[Image change detection data]
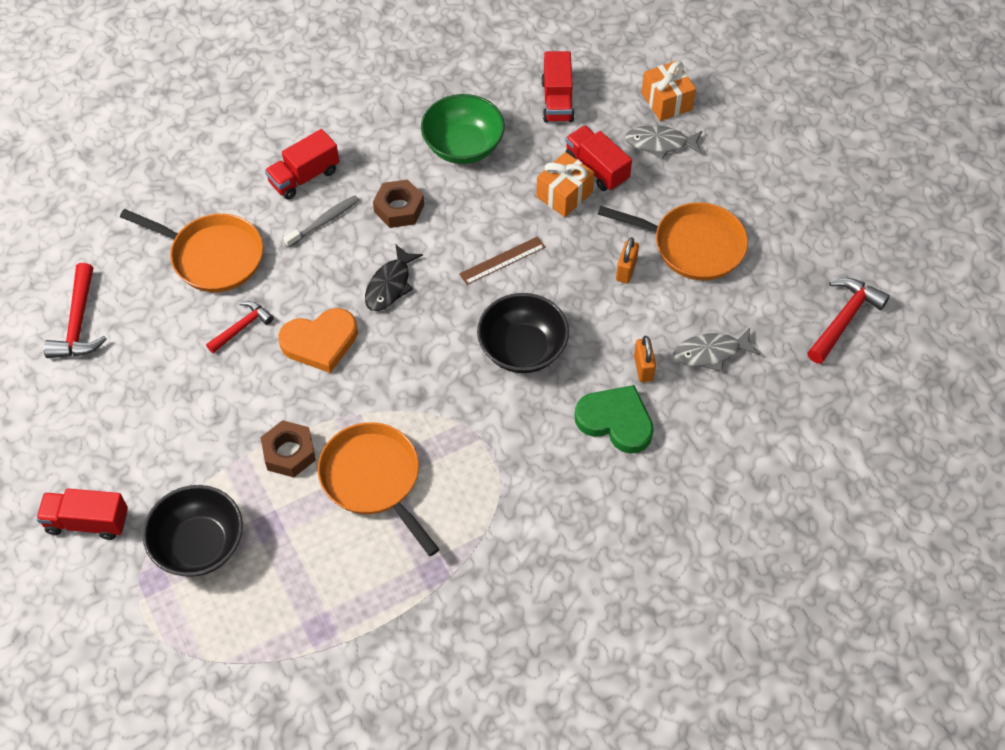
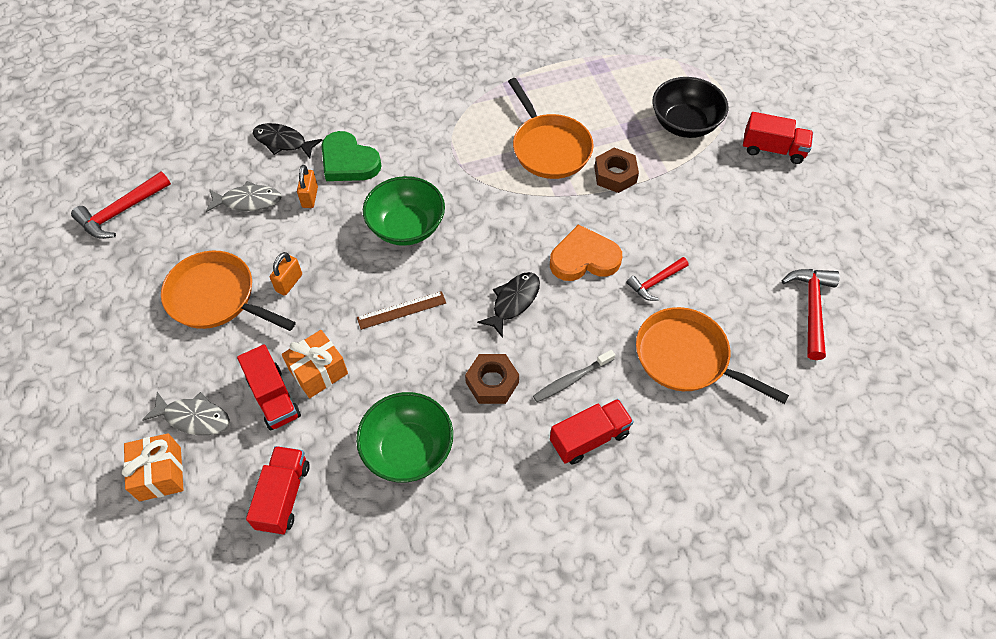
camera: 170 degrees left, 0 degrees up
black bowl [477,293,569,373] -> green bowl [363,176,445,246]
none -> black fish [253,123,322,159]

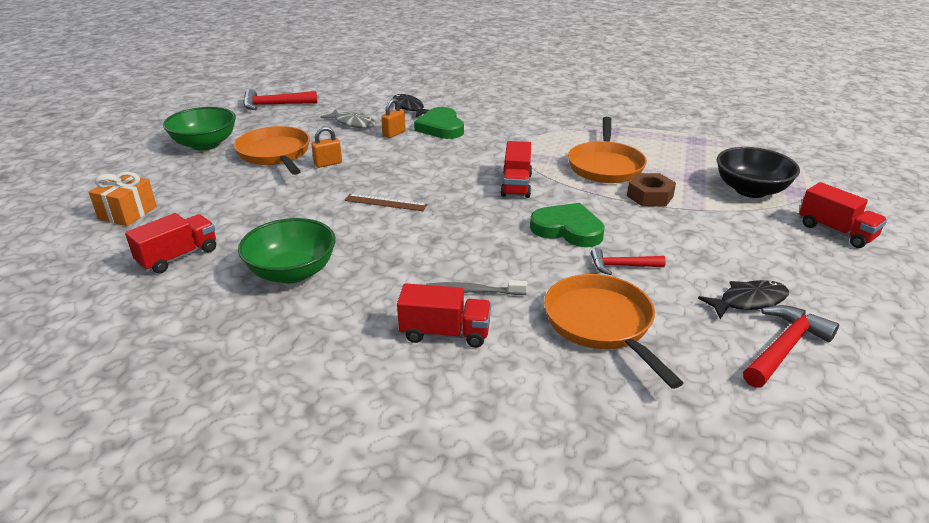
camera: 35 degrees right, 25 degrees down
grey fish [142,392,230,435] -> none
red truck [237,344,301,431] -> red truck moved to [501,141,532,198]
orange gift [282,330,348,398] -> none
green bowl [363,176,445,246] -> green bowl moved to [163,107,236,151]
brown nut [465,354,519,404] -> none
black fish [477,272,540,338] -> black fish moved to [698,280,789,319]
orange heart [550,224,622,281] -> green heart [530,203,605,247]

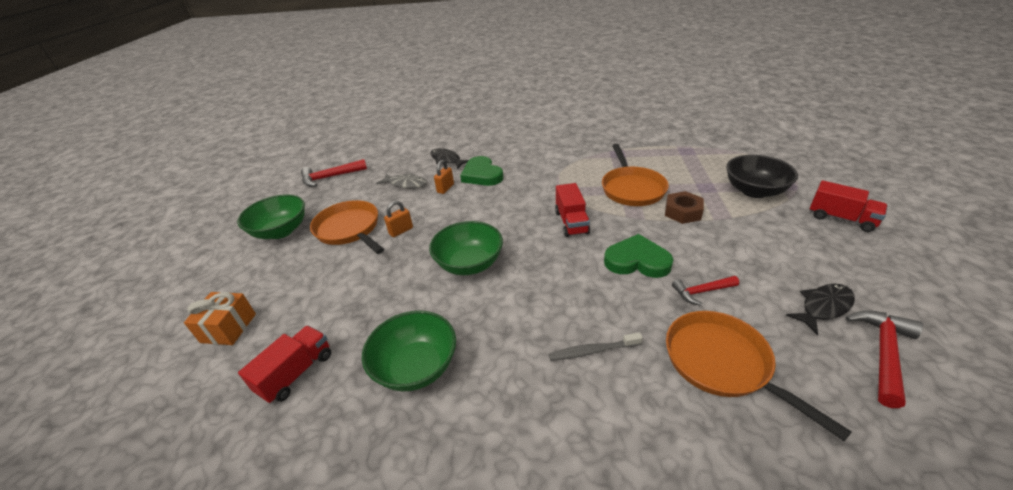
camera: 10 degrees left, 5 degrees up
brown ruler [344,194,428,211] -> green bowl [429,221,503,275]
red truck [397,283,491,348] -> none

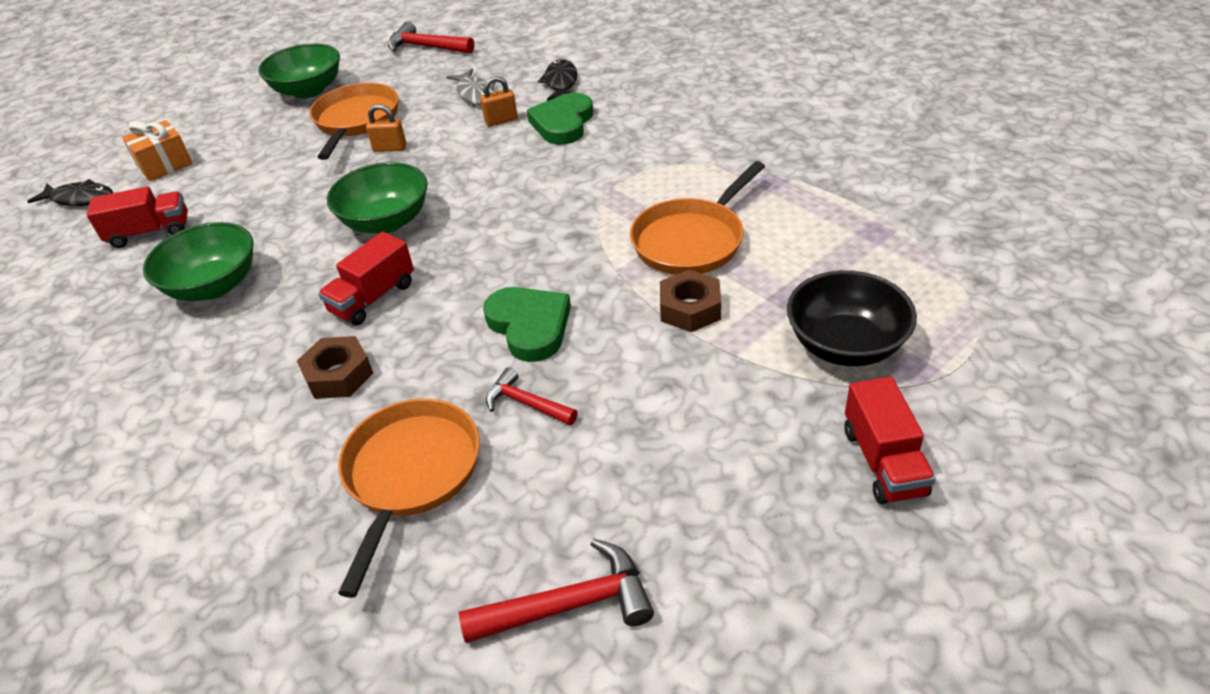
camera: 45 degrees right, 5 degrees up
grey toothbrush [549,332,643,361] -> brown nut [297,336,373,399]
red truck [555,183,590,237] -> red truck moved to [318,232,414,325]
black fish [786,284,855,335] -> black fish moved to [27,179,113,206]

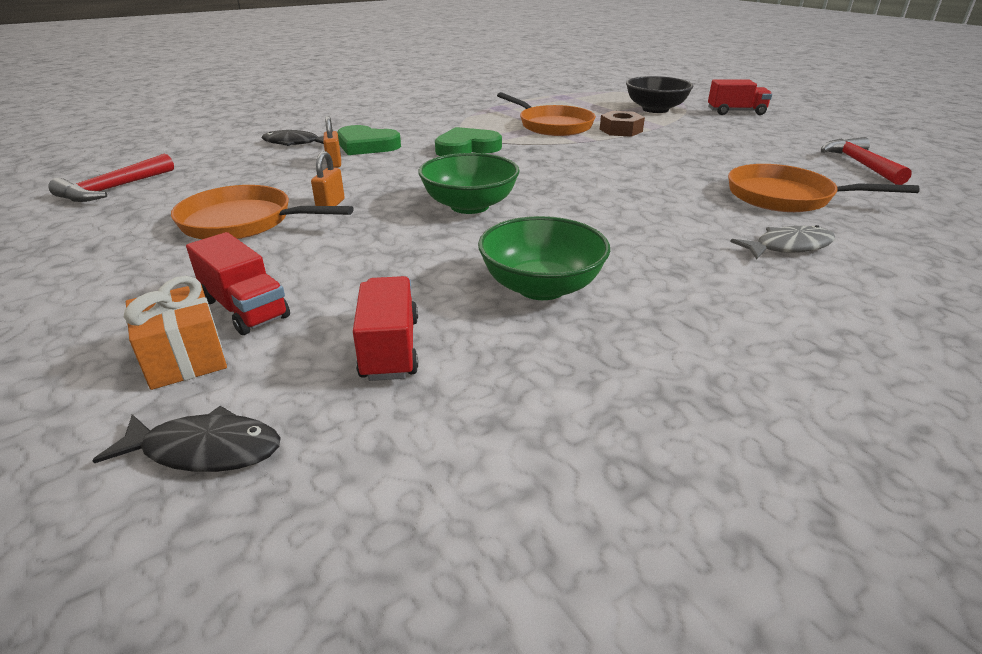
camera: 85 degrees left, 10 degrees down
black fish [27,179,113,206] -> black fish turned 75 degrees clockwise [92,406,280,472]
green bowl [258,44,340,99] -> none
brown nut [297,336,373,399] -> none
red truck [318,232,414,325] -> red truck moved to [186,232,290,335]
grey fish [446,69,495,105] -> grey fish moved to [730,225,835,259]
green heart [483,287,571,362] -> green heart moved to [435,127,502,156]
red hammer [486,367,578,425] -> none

ACTIVITY
All the lines above are to be reproduced exactly, except the pictures.

REPLY TO THE TASK
camera: 170 degrees left, 0 degrees up
black bowl [477,293,569,373] -> green bowl [363,176,445,246]
none -> black fish [253,123,322,159]

camera: 35 degrees right, 25 degrees down
grey fish [142,392,230,435] -> none
red truck [237,344,301,431] -> red truck moved to [501,141,532,198]
orange gift [282,330,348,398] -> none
green bowl [363,176,445,246] -> green bowl moved to [163,107,236,151]
brown nut [465,354,519,404] -> none
black fish [477,272,540,338] -> black fish moved to [698,280,789,319]
orange heart [550,224,622,281] -> green heart [530,203,605,247]

camera: 10 degrees left, 5 degrees up
brown ruler [344,194,428,211] -> green bowl [429,221,503,275]
red truck [397,283,491,348] -> none

camera: 45 degrees right, 5 degrees up
grey toothbrush [549,332,643,361] -> brown nut [297,336,373,399]
red truck [555,183,590,237] -> red truck moved to [318,232,414,325]
black fish [786,284,855,335] -> black fish moved to [27,179,113,206]

camera: 85 degrees left, 10 degrees down
black fish [27,179,113,206] -> black fish turned 75 degrees clockwise [92,406,280,472]
green bowl [258,44,340,99] -> none
brown nut [297,336,373,399] -> none
red truck [318,232,414,325] -> red truck moved to [186,232,290,335]
grey fish [446,69,495,105] -> grey fish moved to [730,225,835,259]
green heart [483,287,571,362] -> green heart moved to [435,127,502,156]
red hammer [486,367,578,425] -> none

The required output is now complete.